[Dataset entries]
○ ○ ○ ○ ○ ○ ○

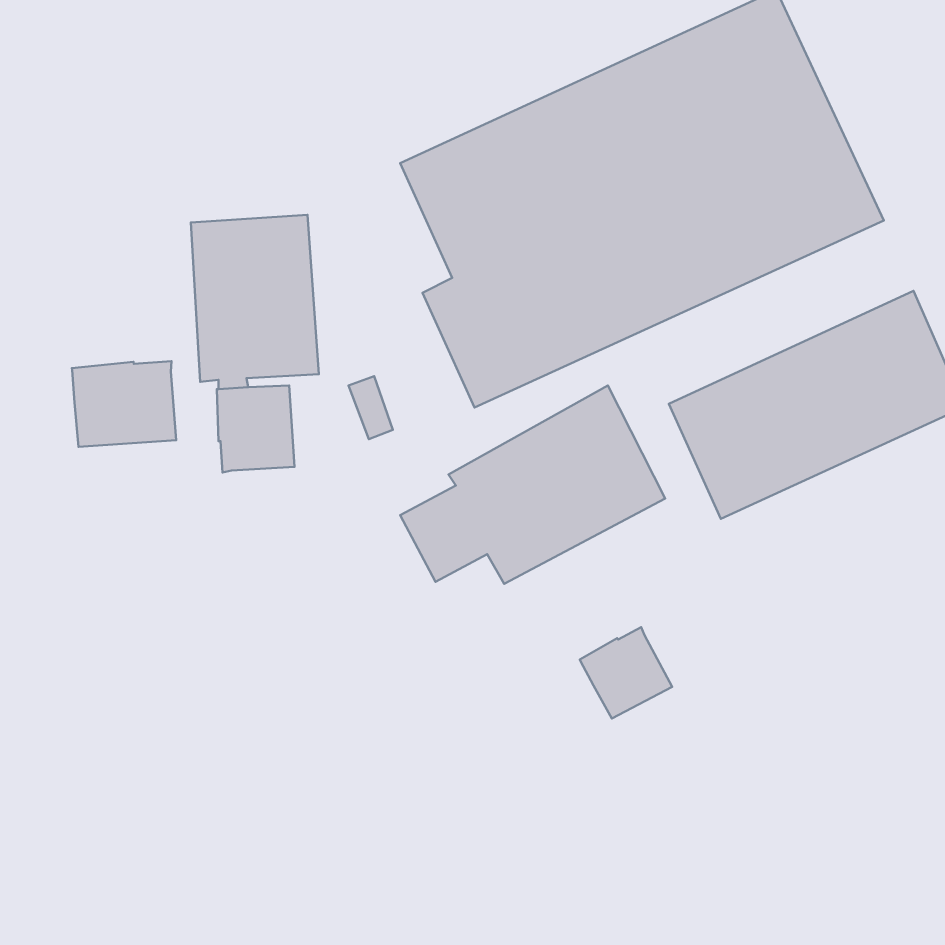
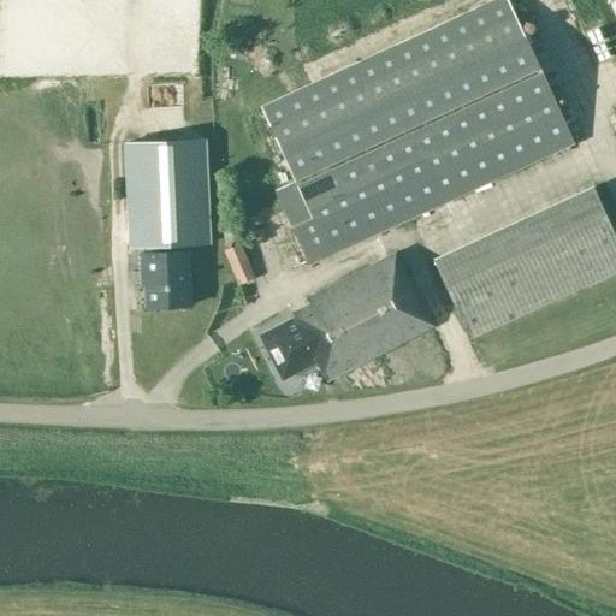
building: [72,361,176,447] -> none
building: [580,627,672,719] -> none

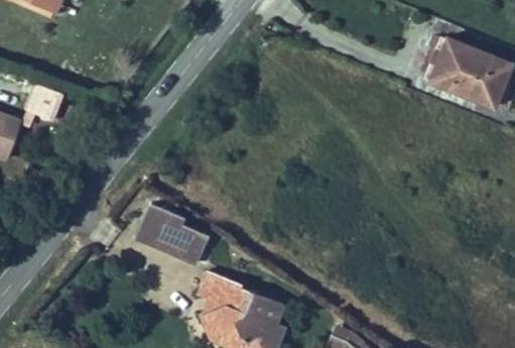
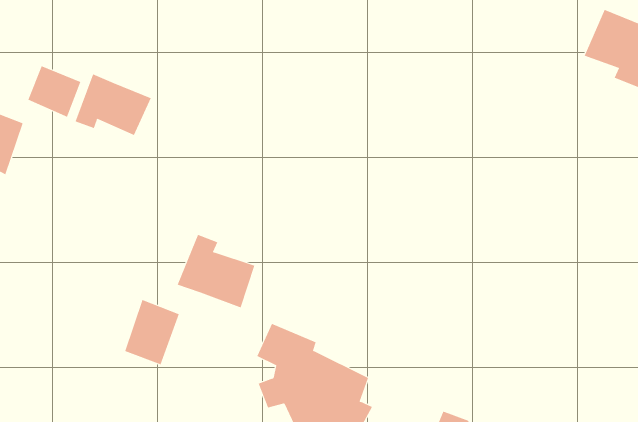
building: none -> [75,73,152,136]
building: none -> [125,299,179,365]

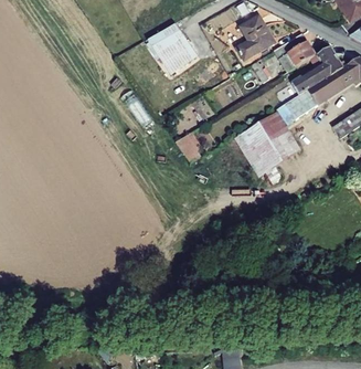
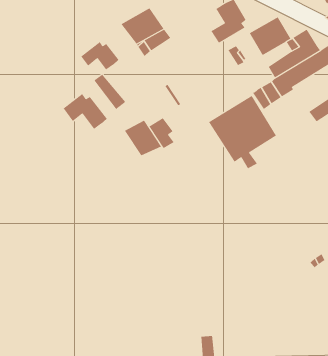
building: none -> [81,41,119,71]
building: none -> [63,93,107,130]
building: none -> [124,120,162,156]

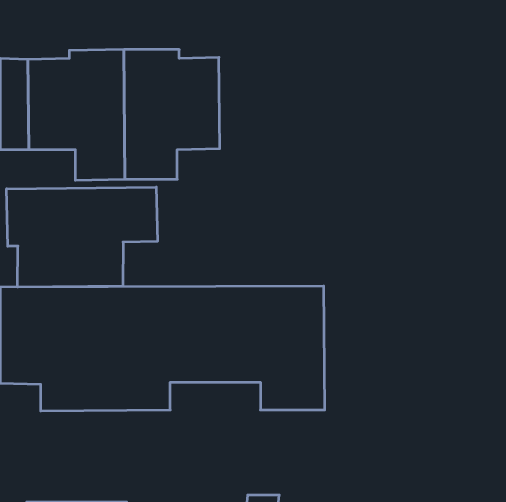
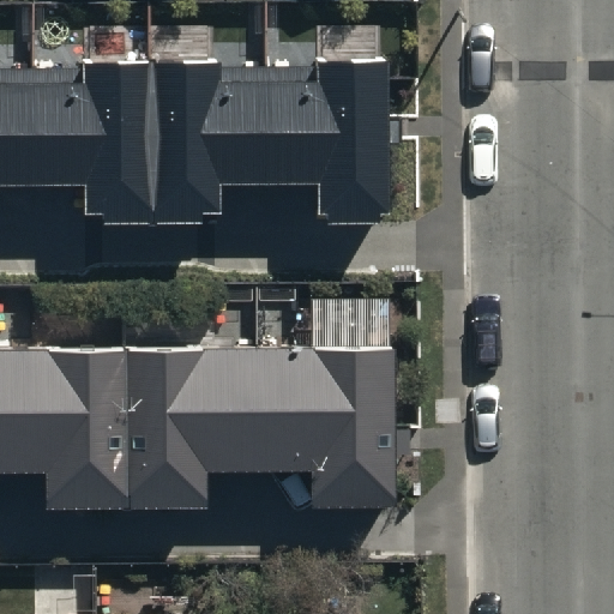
building: none -> [265,64,383,222]
building: [7,187,157,287] -> none

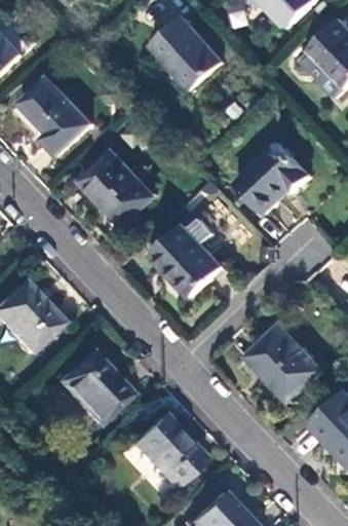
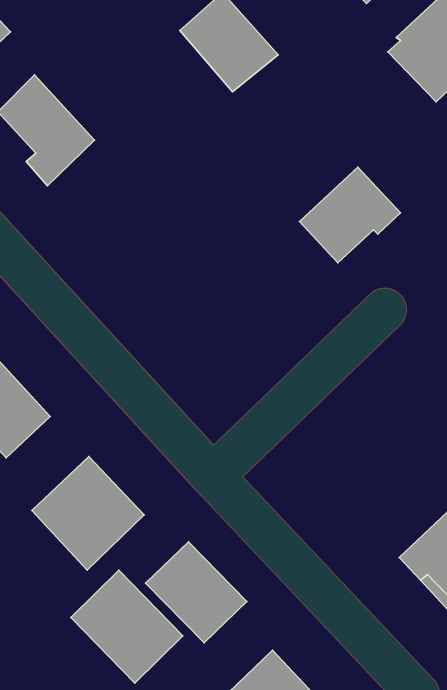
building: [79,151,153,228] -> none
building: [150,219,221,297] -> none
building: [245,325,321,402] -> none
building: none -> [71,570,183,683]

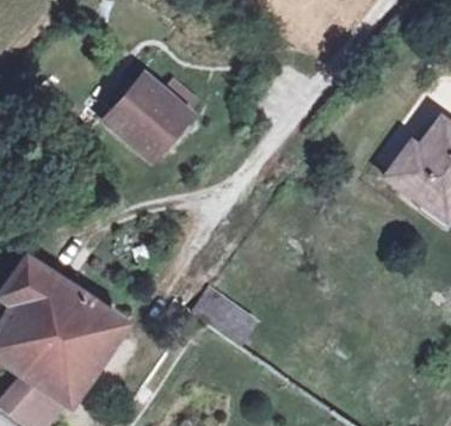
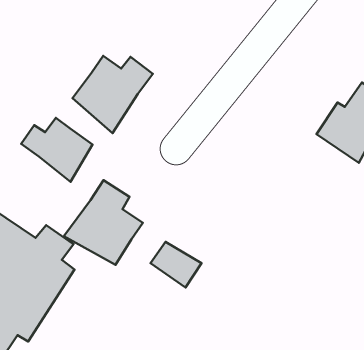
building: none -> [21,118,93,182]
building: none -> [64,180,143,265]

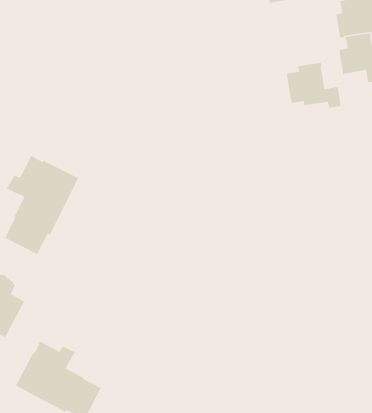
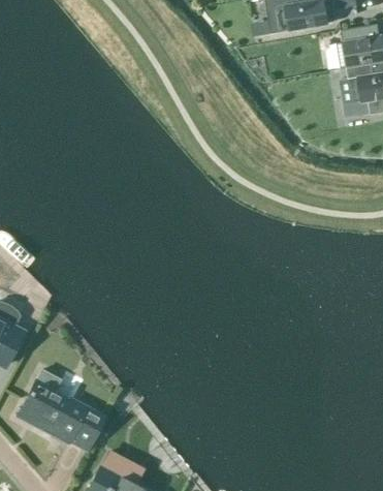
building: [286,62,342,109] -> none
building: [4,155,79,255] -> none

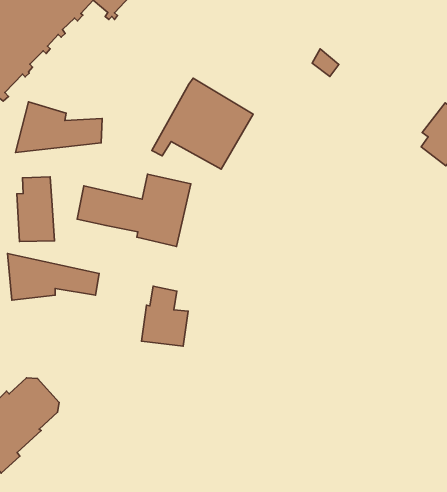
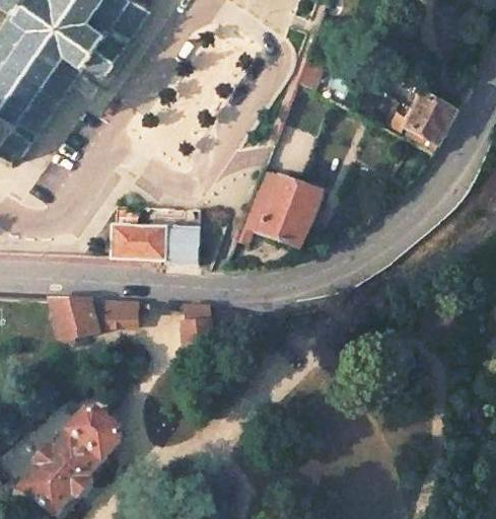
building: [152,78,253,169] -> [235,168,322,246]
building: [15,102,102,153] -> none
building: [17,177,54,241] -> none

○ ○ ○ ○ ○ ○ ○

• **Exercise**
Your copy should hold exactly the lines from the one with "building: none -> [81,41,119,71]" through the end of the records, both included, and no pictures.

• **Answer for the task**
building: none -> [81,41,119,71]
building: none -> [63,93,107,130]
building: none -> [124,120,162,156]

building: none -> [265,64,383,222]
building: [7,187,157,287] -> none

building: [79,151,153,228] -> none
building: [150,219,221,297] -> none
building: [245,325,321,402] -> none
building: none -> [71,570,183,683]

building: none -> [21,118,93,182]
building: none -> [64,180,143,265]

building: [286,62,342,109] -> none
building: [4,155,79,255] -> none

building: [152,78,253,169] -> [235,168,322,246]
building: [15,102,102,153] -> none
building: [17,177,54,241] -> none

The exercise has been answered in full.